● DIRECTIONS FOR THIS TASK
The lines below, from the one containing "(84, 268) = (429, 362): red" through the one containing "(599, 441) = (612, 428): orange", should be set down exactly, with no pictures and nothing else.

● DATA RECORDS
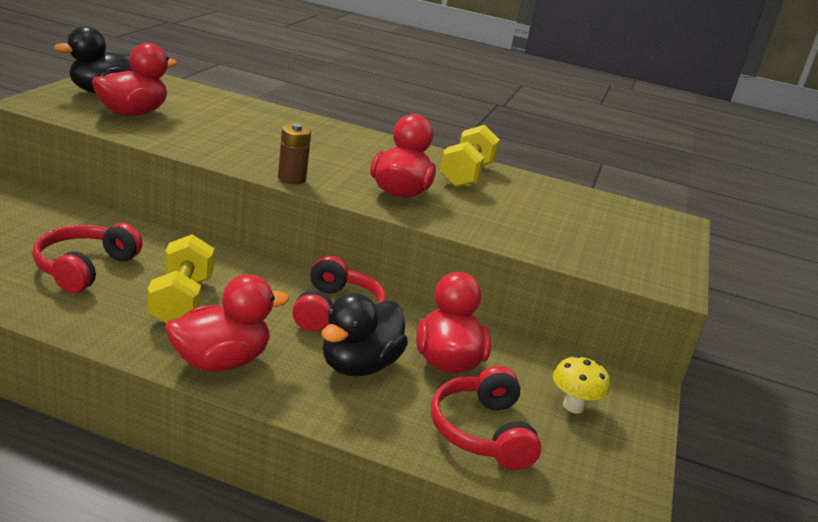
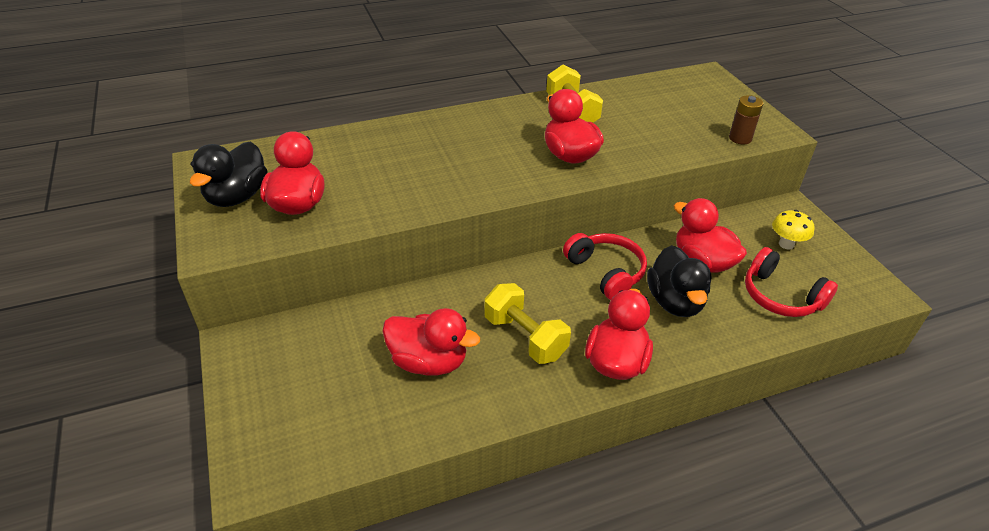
camera: 35 degrees left, 15 degrees up
(84, 268) = (429, 362): red headphones -> red duck
(291, 179) = (501, 191): brown battery -> brown battery (740, 138)

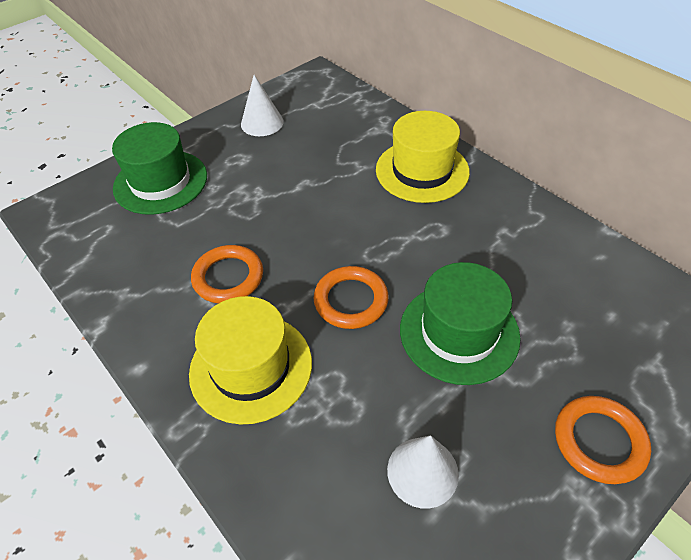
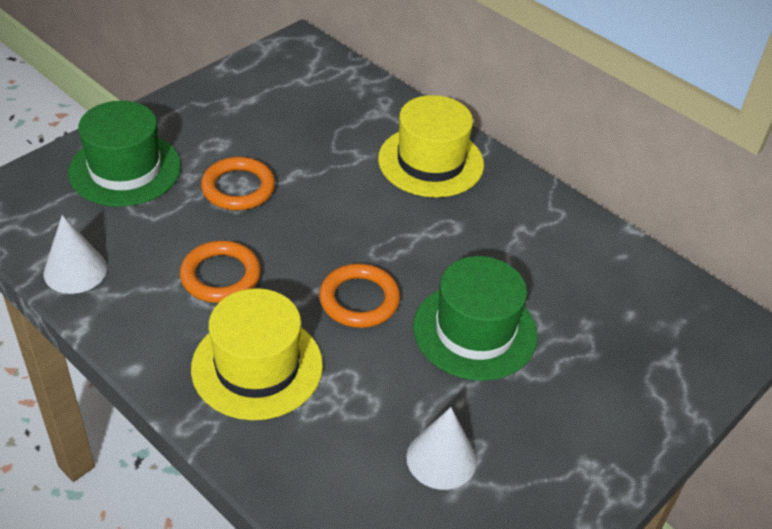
camera: 10 degrees left, 5 degrees down
(262, 123) = (239, 101): white cone -> white cone (75, 270)
(599, 441) = (612, 428): orange ring -> orange ring (238, 188)

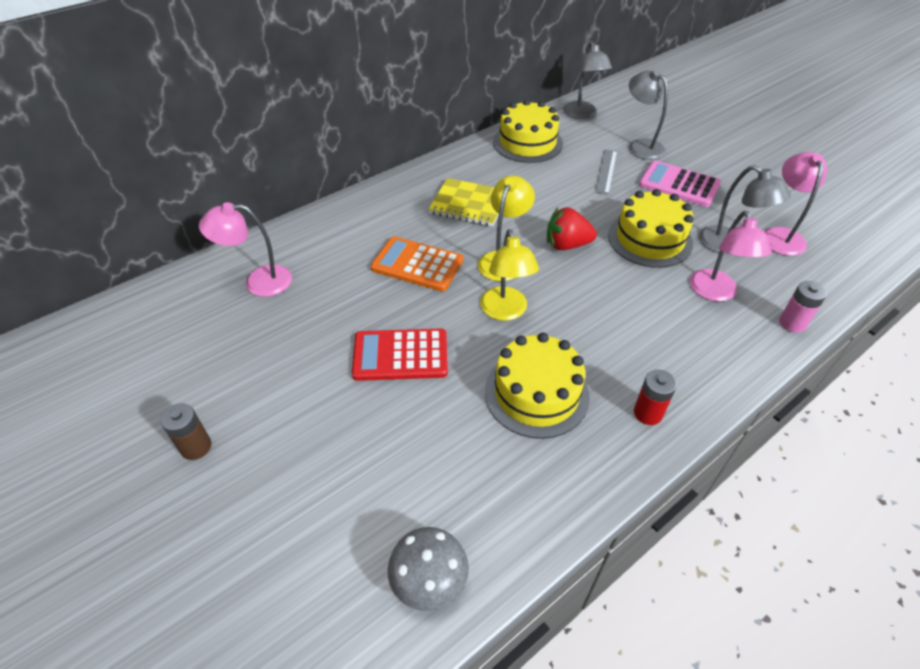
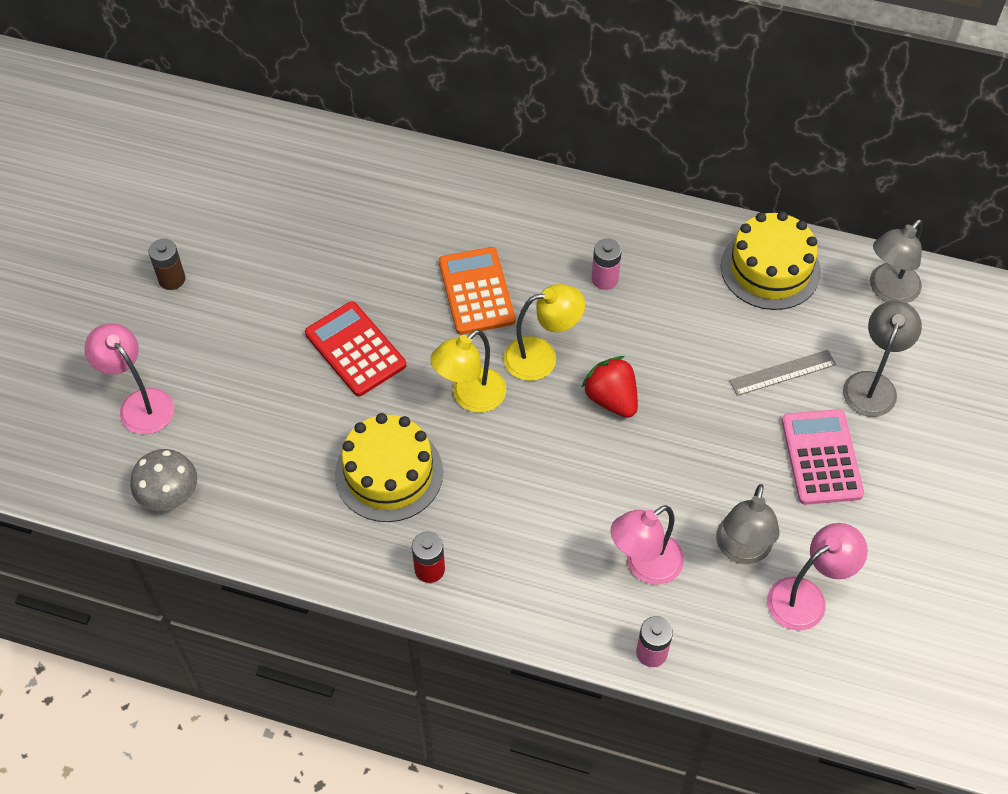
camera: 55 degrees right, 10 degrees up
(258, 282) = (357, 190): pink lamp -> pink lamp (140, 403)
(469, 204) = (604, 279): yellow notebook -> pink battery
(649, 239) = (686, 470): yellow cake -> none

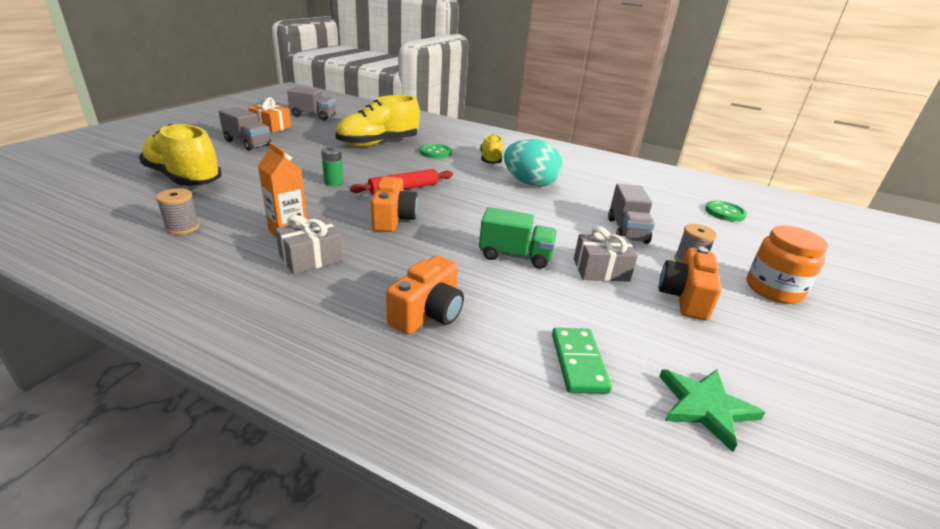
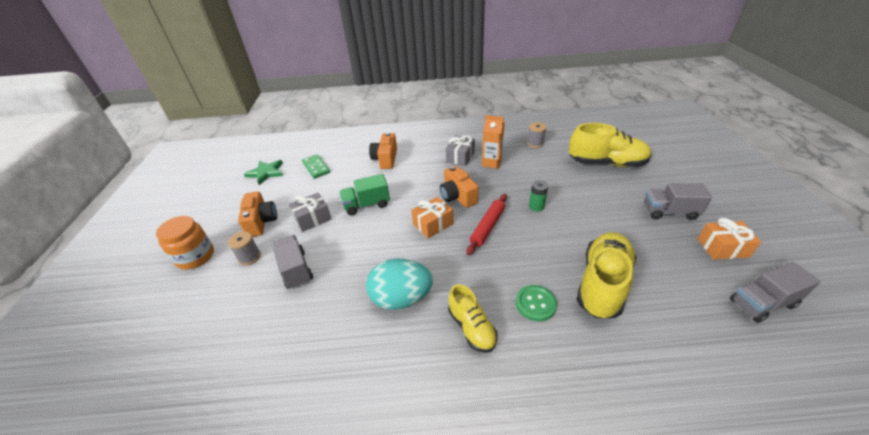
camera: 155 degrees right, 10 degrees up
(453, 209) = (433, 224): none -> orange gift
(724, 212) = (182, 366): green button -> none

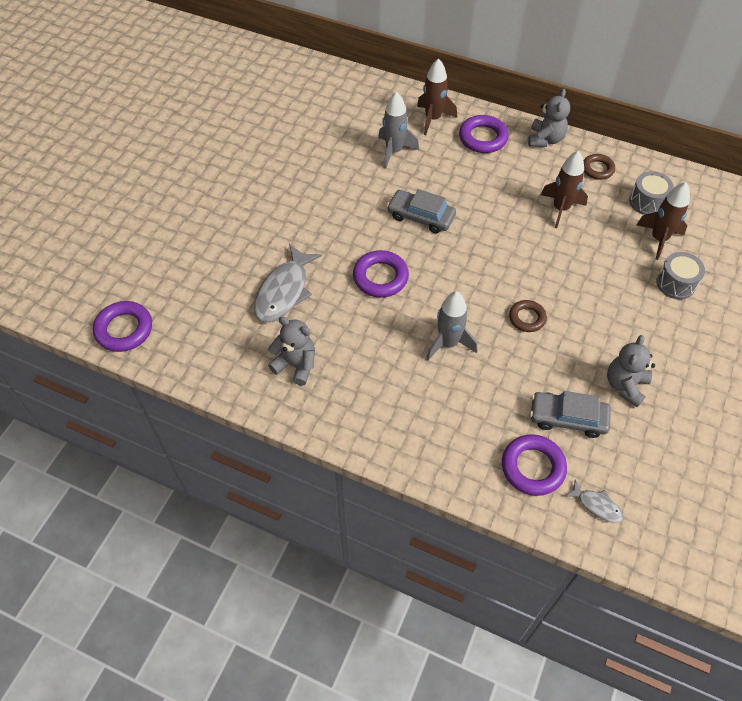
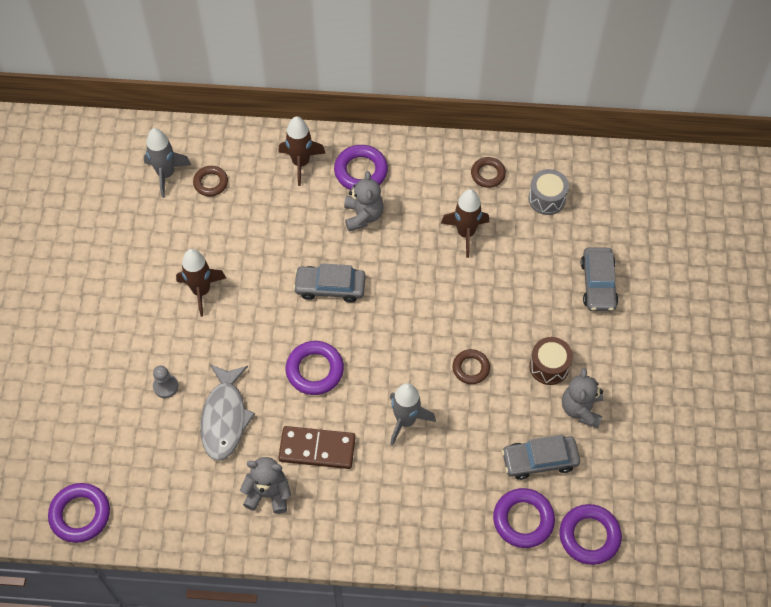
camera: 20 degrees left, 5 degrees up
(244, 251) = (165, 386): none -> grey pawn
(350, 113) = (211, 183): none -> brown ring
(356, 342) = (317, 449): none -> brown domino
(394, 151) = (274, 216): grey rocket -> grey rocket (166, 174)
(545, 139) = (425, 153): grey teddy bear -> grey teddy bear (363, 215)
(597, 505) = (589, 536): grey fish -> purple ring
(604, 339) = (549, 366): none -> brown drum
(659, 239) = (569, 238): brown rocket -> brown rocket (201, 291)
(675, 283) = (598, 284): grey drum -> grey car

● RESPONSE AREA
(84, 268) = (429, 362): red headphones -> red duck
(291, 179) = (501, 191): brown battery -> brown battery (740, 138)

camera: 10 degrees left, 5 degrees down
(262, 123) = (239, 101): white cone -> white cone (75, 270)
(599, 441) = (612, 428): orange ring -> orange ring (238, 188)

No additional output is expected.